Starting at the line that contains "D204: LED (A COM, K VO) -> none" and ending at the final line of the entries below, write out each line exactly as it appears, but omit the pictures.

Change listing data
=====

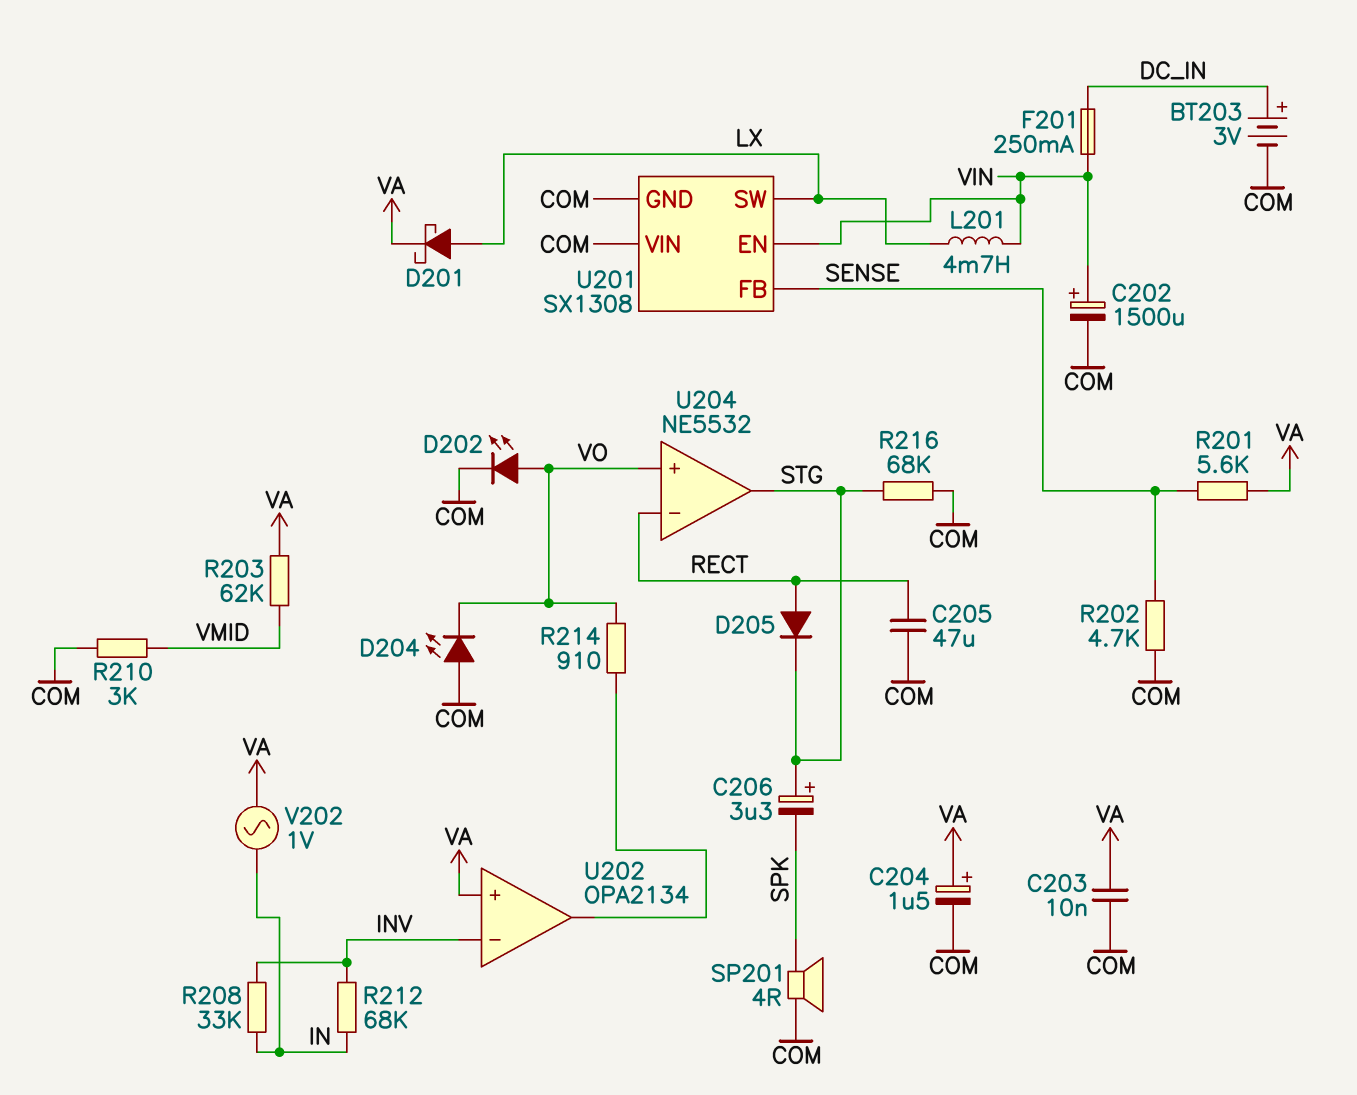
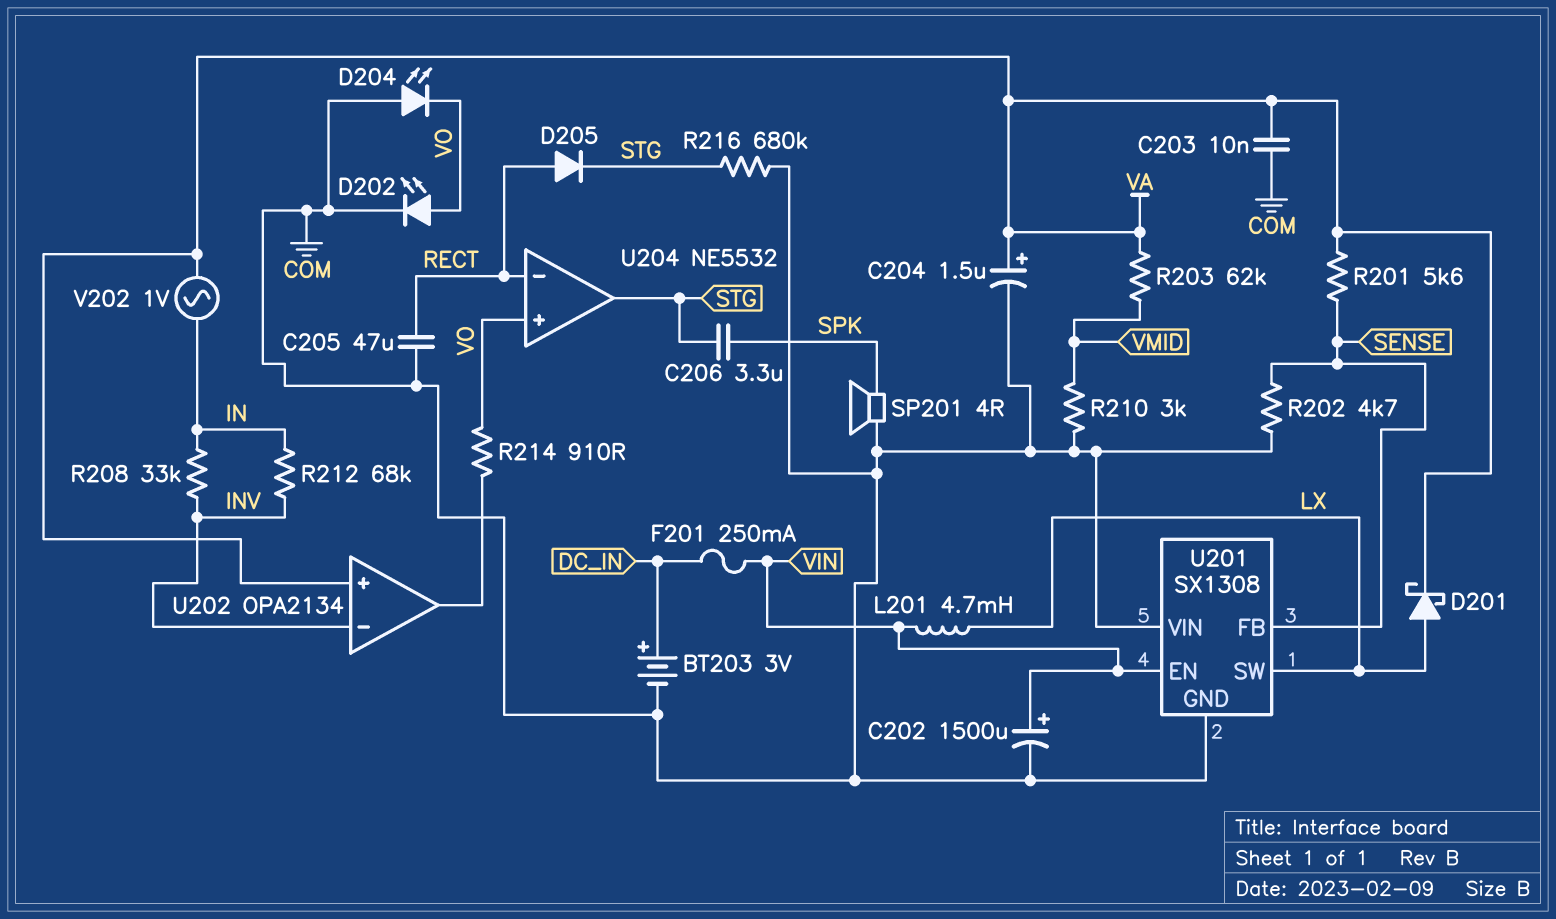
C206: 3.3uF (plus STG, minus SPK) -> 3.3uF (SPK, STG)
R216: 68k (COM, STG) -> 680k (COM, STG)

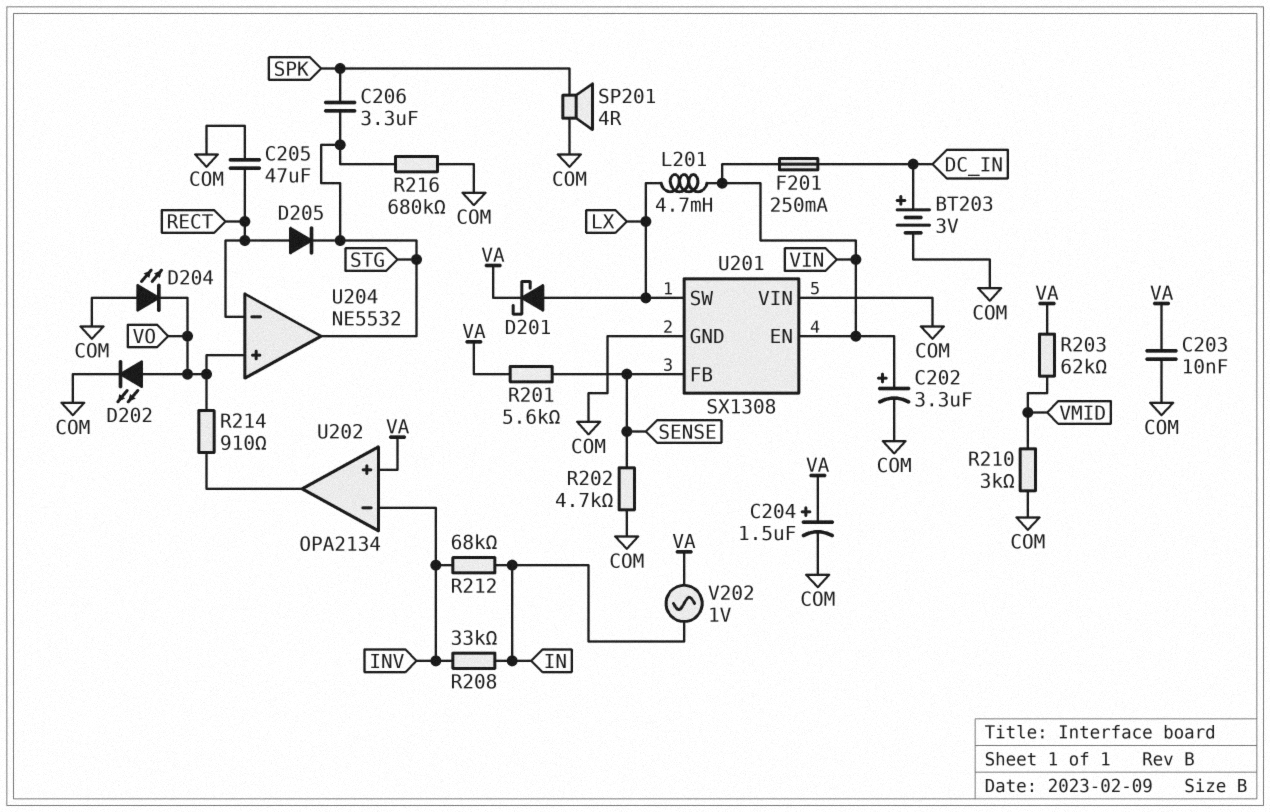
C202: 1500uF (plus VIN, minus COM) -> 3.3uF (plus VIN, minus COM)

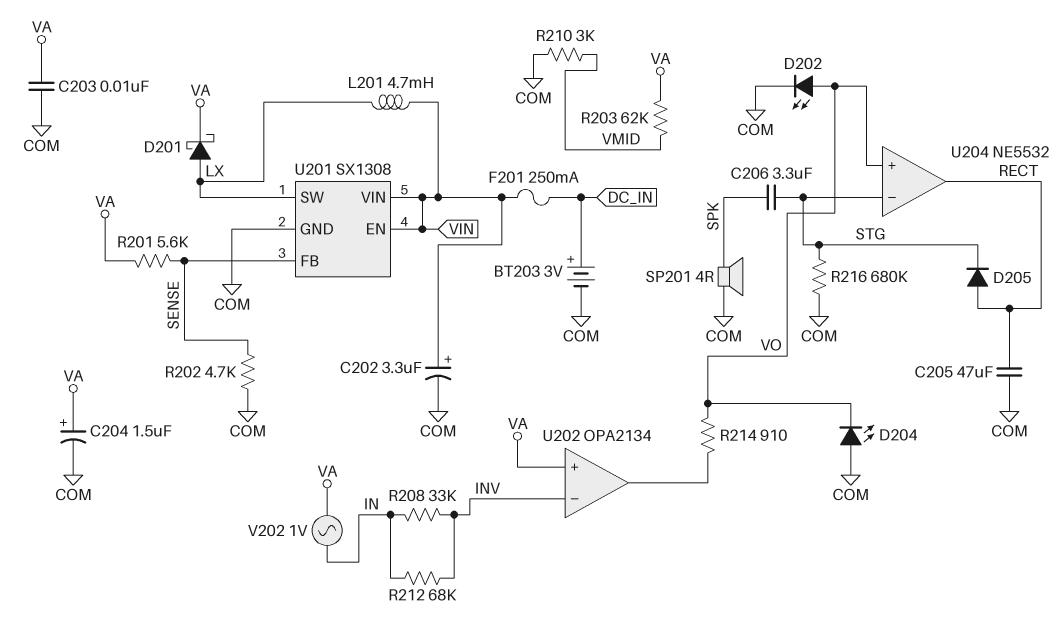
U201 pin VIN: COM -> VIN
U204 pin in-: RECT -> STG
U204 pin out: STG -> RECT

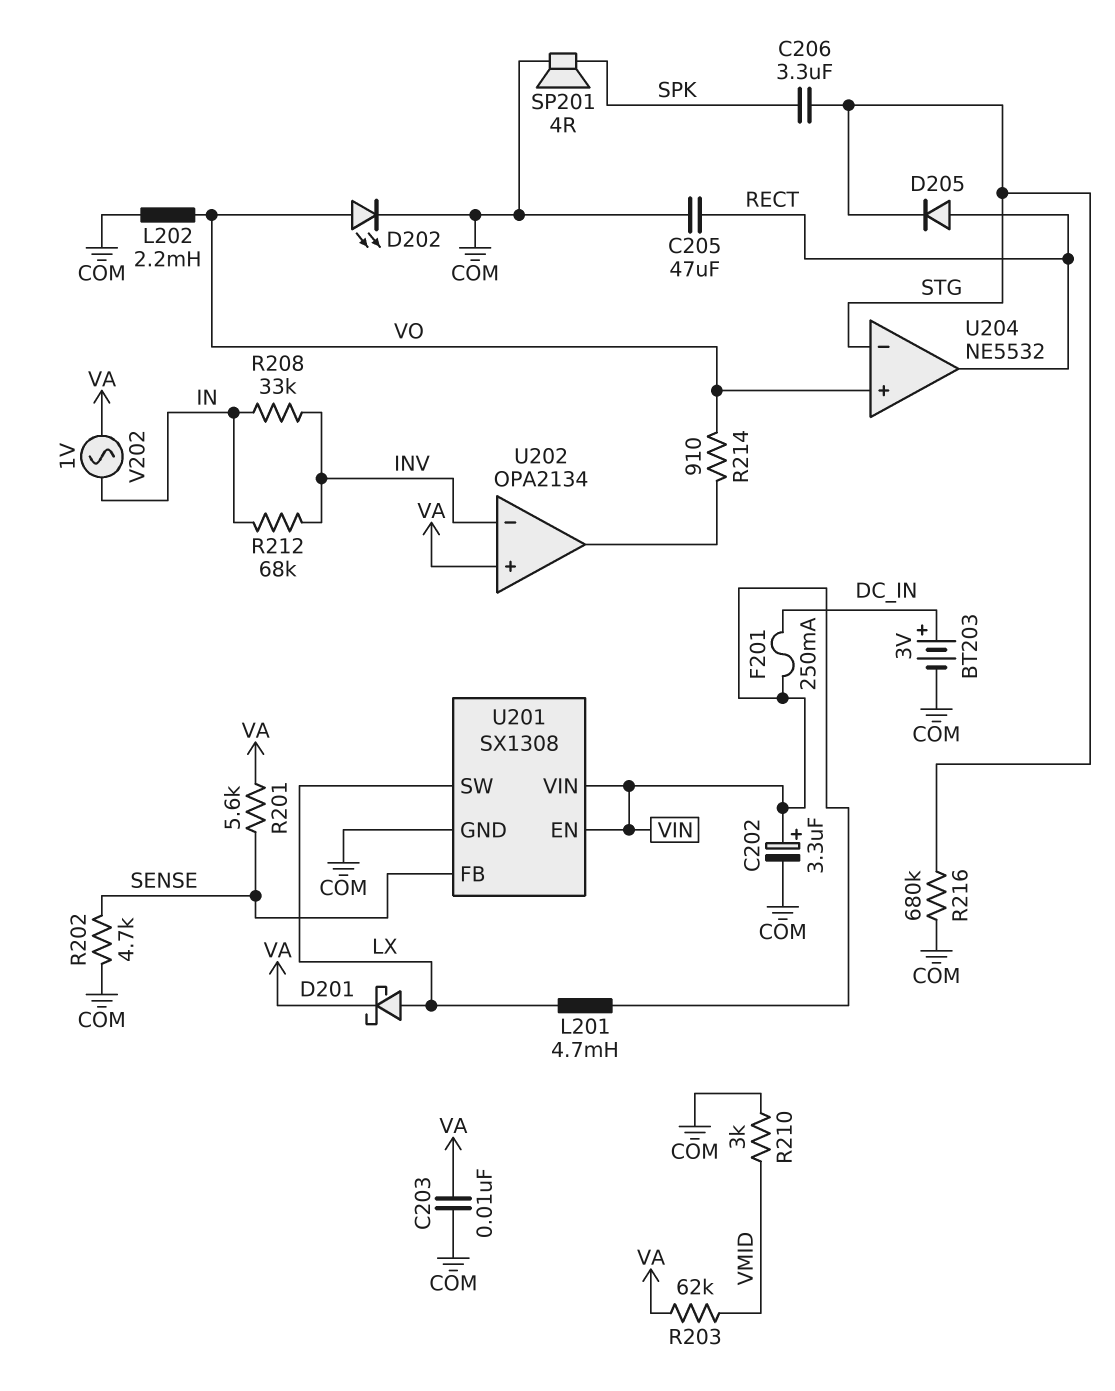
C204: 1.5uF (plus VA, minus COM) -> none
D204: LED (A COM, K VO) -> none
L202: none -> 2.2mH (COM, VO)

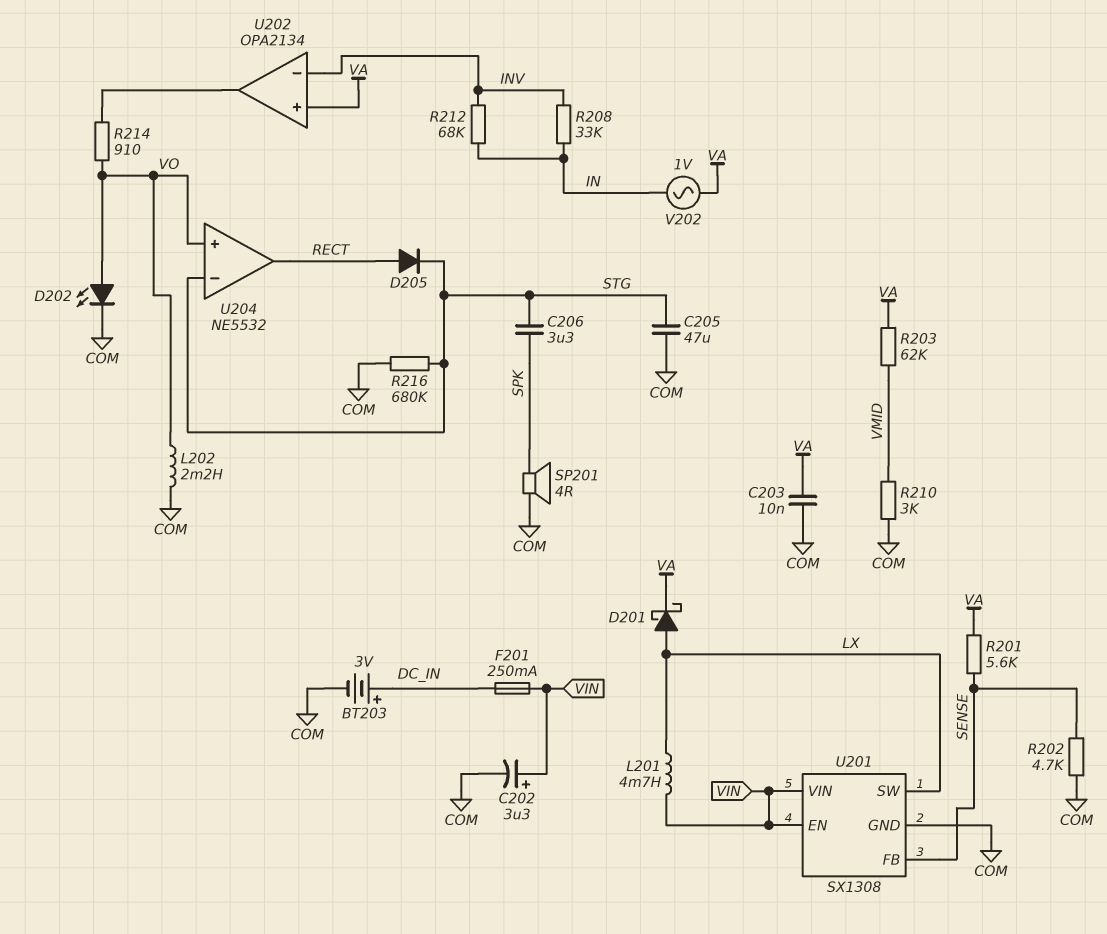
C205: 47uF (COM, RECT) -> 47uF (COM, STG)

=====

Answer space:
D204: LED (A COM, K VO) -> none
L202: none -> 2.2mH (COM, VO)

C205: 47uF (COM, RECT) -> 47uF (COM, STG)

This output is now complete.